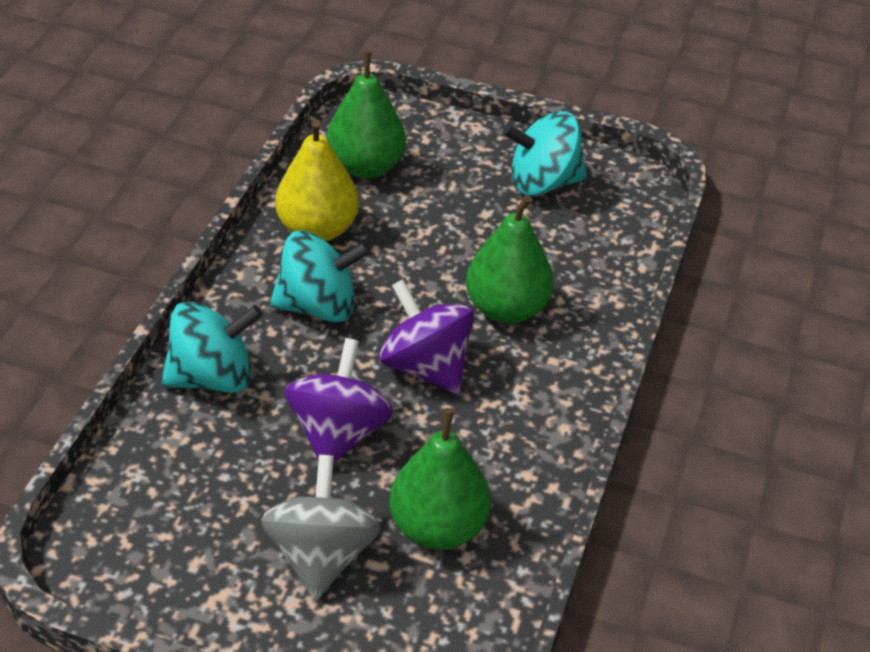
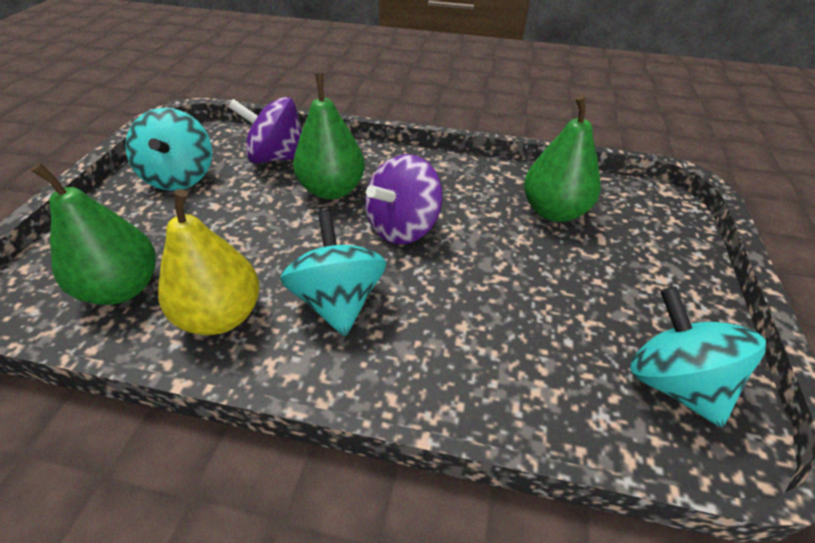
camera: 95 degrees left, 0 degrees up
turquoise spinning top [162,302,263,393] -> turquoise spinning top moved to [630,286,766,427]
grey spinning top [261,455,381,600] -> none
purple spinning top [284,338,393,464] -> purple spinning top moved to [228,97,302,164]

> [Assignment]:
With the string "moved" as the key, filter the data above and show the lines that match.

> [Solution for this exercise]:
turquoise spinning top [162,302,263,393] -> turquoise spinning top moved to [630,286,766,427]
purple spinning top [284,338,393,464] -> purple spinning top moved to [228,97,302,164]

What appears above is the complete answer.